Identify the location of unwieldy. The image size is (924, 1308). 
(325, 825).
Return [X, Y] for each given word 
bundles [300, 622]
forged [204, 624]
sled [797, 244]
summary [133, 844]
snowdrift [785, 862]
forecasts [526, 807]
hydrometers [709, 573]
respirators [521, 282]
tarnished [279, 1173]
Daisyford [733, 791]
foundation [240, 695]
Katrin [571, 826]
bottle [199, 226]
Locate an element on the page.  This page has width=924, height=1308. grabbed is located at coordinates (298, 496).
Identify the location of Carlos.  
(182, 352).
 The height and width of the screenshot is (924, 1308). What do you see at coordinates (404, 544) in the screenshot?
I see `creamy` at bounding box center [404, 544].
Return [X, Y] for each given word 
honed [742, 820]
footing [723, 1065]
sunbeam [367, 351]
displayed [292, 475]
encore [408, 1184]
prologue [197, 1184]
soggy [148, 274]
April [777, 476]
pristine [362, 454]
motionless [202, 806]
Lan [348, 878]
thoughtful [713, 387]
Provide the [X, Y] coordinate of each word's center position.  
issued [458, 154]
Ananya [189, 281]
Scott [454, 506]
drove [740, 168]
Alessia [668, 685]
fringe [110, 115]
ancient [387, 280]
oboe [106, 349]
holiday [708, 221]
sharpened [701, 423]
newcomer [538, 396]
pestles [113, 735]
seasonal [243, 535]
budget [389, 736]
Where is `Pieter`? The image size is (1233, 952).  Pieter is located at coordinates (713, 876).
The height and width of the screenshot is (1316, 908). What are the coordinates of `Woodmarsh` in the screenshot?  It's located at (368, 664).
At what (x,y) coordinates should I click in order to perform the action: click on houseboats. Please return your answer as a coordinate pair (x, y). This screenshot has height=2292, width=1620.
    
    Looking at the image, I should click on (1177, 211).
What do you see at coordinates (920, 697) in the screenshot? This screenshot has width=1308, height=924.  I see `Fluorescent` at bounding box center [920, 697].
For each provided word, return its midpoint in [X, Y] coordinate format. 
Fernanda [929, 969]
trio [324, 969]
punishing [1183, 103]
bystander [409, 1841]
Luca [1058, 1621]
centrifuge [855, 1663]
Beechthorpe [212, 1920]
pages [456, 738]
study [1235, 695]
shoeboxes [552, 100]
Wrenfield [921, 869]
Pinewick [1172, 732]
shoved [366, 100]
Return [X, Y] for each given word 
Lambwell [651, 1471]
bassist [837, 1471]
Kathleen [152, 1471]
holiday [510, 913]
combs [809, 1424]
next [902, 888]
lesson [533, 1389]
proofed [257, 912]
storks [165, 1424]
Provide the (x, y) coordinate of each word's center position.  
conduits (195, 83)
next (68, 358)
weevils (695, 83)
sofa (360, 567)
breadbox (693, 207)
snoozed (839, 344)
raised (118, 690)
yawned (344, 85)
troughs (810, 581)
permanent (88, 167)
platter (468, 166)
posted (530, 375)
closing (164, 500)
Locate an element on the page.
════════════════
▸ Your instructions
Reproduce the lines of the listing word for word, starting at the line containing "Luca [1058, 1621]" and ending at the line containing "weevils (695, 83)", both included.

▸ Response for this exercise
Luca [1058, 1621]
centrifuge [855, 1663]
Beechthorpe [212, 1920]
pages [456, 738]
study [1235, 695]
shoeboxes [552, 100]
Wrenfield [921, 869]
Pinewick [1172, 732]
shoved [366, 100]
Return [X, Y] for each given word 
Lambwell [651, 1471]
bassist [837, 1471]
Kathleen [152, 1471]
holiday [510, 913]
combs [809, 1424]
next [902, 888]
lesson [533, 1389]
proofed [257, 912]
storks [165, 1424]
Provide the (x, y) coordinate of each word's center position.  
conduits (195, 83)
next (68, 358)
weevils (695, 83)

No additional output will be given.